What is being asked: From the listing below, set down exactly the lines between the one holding "R1: 330 (GND, VA) -> none" and the one holding "V1: 5V (plus VA, minus GND) -> none", inclusive. No other line is wanted.
--- Records provided Enclosed Below ---
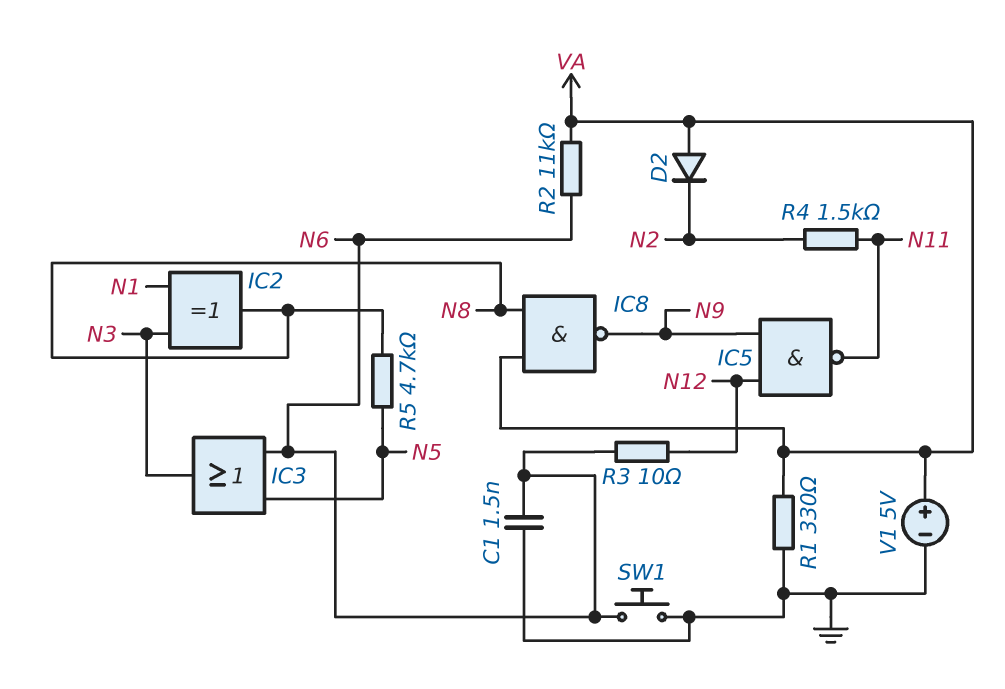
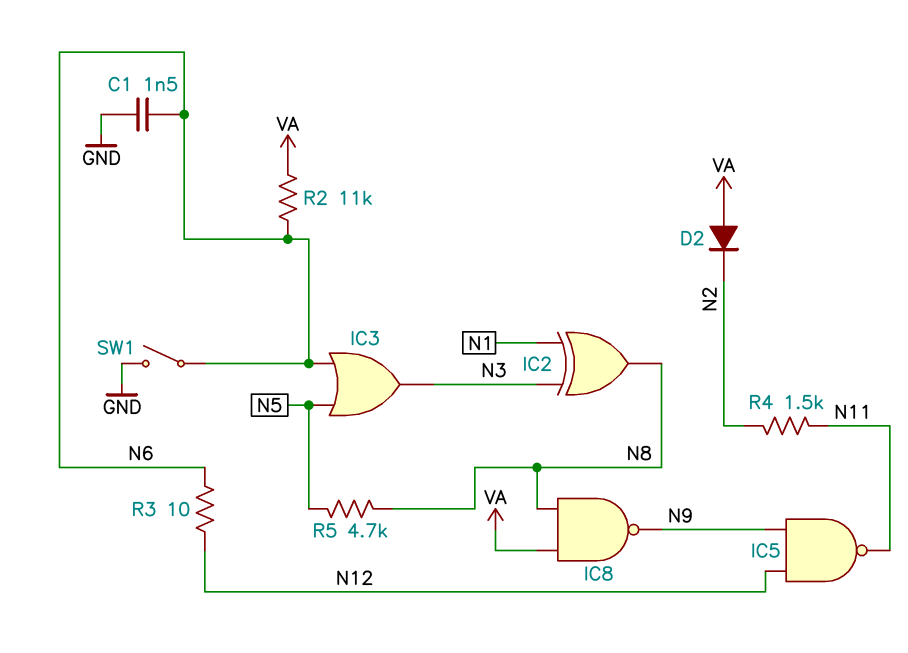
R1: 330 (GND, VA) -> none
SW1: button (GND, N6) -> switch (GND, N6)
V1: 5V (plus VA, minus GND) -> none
--- End of Enclosed Records provided ---
--- Records provided Enclosed Below ---
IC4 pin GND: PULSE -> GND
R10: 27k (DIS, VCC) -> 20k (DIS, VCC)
--- End of Enclosed Records provided ---
Answer space:
R1: 330 (GND, VA) -> none
SW1: button (GND, N6) -> switch (GND, N6)
V1: 5V (plus VA, minus GND) -> none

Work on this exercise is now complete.